┌─ Given information

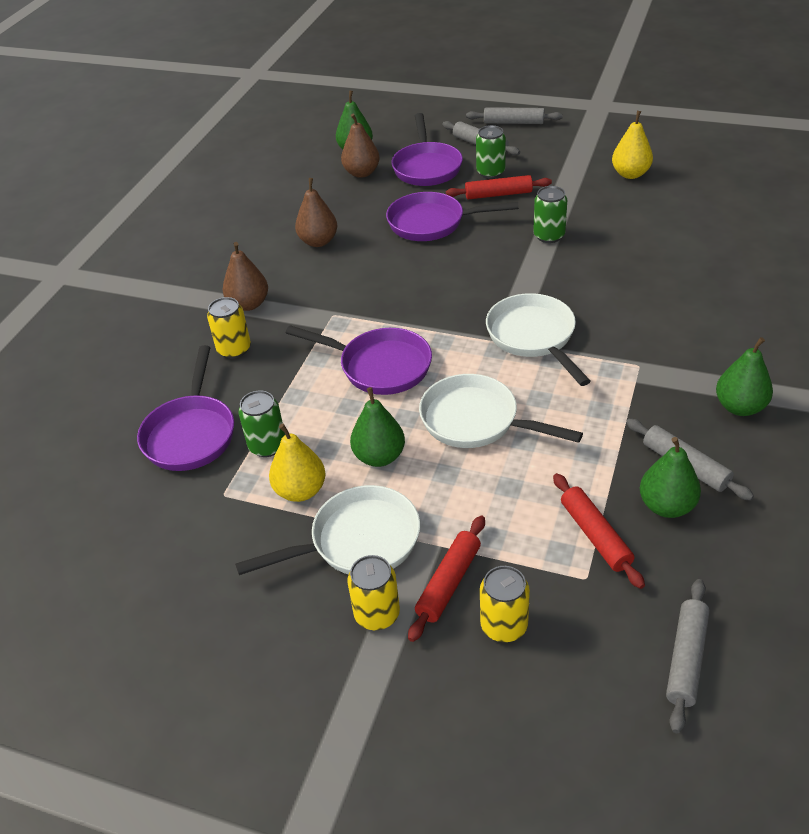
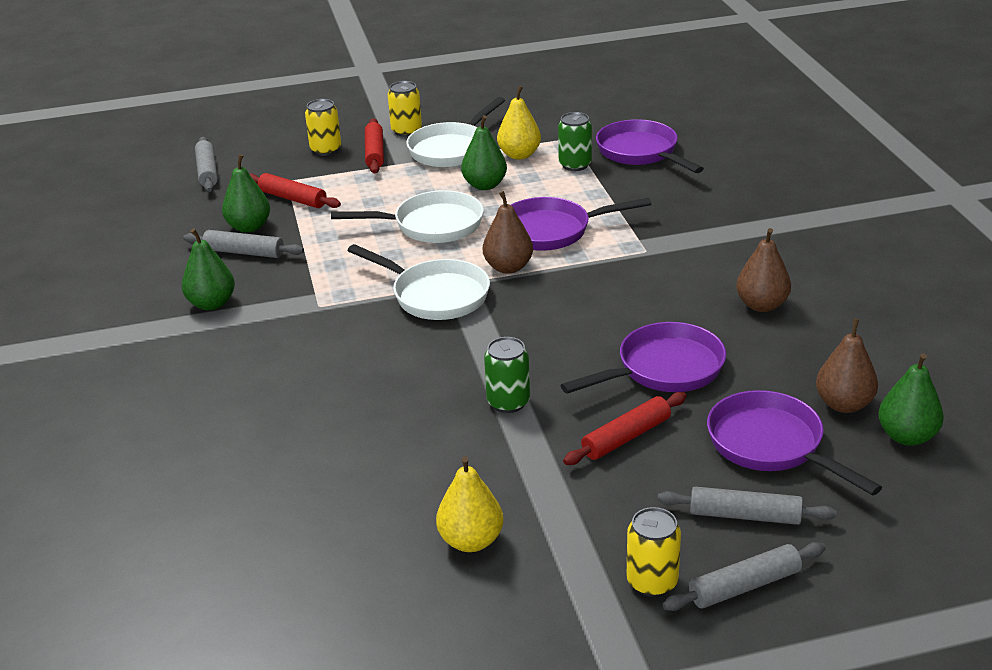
camera: 145 degrees right, 10 degrees down
(234, 349) = (693, 201): yellow can -> yellow can (652, 582)
(249, 304) = (736, 232): brown pear -> brown pear (508, 267)
(490, 172) = (674, 469): green can -> none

└─

Your objective: Write the material out again exactly. Do not include the pictures.

Exercise response:
camera: 145 degrees right, 10 degrees down
(234, 349) = (693, 201): yellow can -> yellow can (652, 582)
(249, 304) = (736, 232): brown pear -> brown pear (508, 267)
(490, 172) = (674, 469): green can -> none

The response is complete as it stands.